# Your objective
Using the records below, transcribe word for word the stretch from the line that contains "The camera went 25" through the line that contains "The second view lost the grey mouse", both end lines included, and nothing else.

Collected data

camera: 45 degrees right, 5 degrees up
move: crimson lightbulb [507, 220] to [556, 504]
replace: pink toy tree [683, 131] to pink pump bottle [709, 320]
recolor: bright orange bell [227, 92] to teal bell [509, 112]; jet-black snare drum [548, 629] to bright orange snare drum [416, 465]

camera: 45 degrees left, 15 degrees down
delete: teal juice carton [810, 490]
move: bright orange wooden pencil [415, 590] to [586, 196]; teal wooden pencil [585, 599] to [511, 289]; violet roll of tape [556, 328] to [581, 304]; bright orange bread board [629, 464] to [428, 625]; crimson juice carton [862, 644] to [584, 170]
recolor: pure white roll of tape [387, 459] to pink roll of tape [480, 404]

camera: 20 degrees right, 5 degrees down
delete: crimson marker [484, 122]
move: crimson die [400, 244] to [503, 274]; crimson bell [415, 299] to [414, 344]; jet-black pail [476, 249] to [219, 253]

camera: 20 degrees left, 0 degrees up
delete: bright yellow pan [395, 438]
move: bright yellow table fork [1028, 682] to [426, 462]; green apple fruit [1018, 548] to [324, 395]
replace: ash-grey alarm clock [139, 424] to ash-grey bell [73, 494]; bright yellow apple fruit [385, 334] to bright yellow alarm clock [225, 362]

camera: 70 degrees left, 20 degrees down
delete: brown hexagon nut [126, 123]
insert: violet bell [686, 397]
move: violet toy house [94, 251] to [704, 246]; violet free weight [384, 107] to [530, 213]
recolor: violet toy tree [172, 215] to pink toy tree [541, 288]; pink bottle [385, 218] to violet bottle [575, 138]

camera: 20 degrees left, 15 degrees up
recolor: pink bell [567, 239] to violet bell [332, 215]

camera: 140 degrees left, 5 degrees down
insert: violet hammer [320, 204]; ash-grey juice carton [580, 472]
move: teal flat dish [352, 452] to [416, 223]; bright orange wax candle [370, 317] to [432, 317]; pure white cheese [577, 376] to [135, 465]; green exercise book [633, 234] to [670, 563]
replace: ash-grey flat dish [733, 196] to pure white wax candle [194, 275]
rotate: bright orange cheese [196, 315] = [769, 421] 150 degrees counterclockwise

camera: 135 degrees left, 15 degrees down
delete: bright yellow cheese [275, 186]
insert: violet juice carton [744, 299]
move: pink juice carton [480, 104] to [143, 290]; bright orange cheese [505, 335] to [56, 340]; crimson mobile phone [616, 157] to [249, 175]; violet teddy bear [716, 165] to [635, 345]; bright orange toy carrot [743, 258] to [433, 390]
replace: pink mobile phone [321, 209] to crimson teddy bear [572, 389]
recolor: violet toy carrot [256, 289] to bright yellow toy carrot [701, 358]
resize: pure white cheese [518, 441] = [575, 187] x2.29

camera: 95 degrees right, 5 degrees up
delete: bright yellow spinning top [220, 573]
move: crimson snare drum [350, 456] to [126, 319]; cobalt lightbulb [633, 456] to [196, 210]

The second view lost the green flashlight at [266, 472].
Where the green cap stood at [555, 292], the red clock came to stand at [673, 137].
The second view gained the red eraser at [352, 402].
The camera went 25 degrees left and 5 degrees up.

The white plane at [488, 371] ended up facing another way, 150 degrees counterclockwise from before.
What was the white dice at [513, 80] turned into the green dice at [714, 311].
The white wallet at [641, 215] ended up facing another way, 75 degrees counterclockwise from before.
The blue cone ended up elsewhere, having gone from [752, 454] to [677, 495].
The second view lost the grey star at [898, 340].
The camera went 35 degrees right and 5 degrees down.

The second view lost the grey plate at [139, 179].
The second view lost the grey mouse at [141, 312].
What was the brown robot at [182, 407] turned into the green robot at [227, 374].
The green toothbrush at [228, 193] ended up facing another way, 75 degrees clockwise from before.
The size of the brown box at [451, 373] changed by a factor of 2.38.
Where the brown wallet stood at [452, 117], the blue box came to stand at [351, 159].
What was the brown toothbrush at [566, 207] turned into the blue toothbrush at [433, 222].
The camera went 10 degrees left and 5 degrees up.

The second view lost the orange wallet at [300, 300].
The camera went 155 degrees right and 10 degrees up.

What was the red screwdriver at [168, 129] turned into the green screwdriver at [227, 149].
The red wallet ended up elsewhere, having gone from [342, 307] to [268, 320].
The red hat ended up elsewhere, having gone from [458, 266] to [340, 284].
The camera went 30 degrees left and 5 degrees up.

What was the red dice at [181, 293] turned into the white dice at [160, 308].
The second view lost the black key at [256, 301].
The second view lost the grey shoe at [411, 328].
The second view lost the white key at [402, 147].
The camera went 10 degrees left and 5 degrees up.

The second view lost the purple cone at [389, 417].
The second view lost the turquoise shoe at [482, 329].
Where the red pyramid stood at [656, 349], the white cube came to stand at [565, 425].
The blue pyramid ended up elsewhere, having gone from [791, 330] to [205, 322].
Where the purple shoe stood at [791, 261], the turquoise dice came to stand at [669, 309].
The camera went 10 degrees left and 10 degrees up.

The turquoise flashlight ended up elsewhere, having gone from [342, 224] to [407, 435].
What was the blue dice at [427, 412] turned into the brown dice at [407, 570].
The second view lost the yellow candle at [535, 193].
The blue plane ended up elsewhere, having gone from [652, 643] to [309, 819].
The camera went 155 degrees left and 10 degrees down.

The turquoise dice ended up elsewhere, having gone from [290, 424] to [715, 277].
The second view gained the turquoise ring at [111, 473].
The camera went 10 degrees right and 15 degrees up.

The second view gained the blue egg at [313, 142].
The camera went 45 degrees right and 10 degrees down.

# Task answer
The camera went 25 degrees left and 5 degrees up.

The white plane at [488, 371] ended up facing another way, 150 degrees counterclockwise from before.
What was the white dice at [513, 80] turned into the green dice at [714, 311].
The white wallet at [641, 215] ended up facing another way, 75 degrees counterclockwise from before.
The blue cone ended up elsewhere, having gone from [752, 454] to [677, 495].
The second view lost the grey star at [898, 340].
The camera went 35 degrees right and 5 degrees down.

The second view lost the grey plate at [139, 179].
The second view lost the grey mouse at [141, 312].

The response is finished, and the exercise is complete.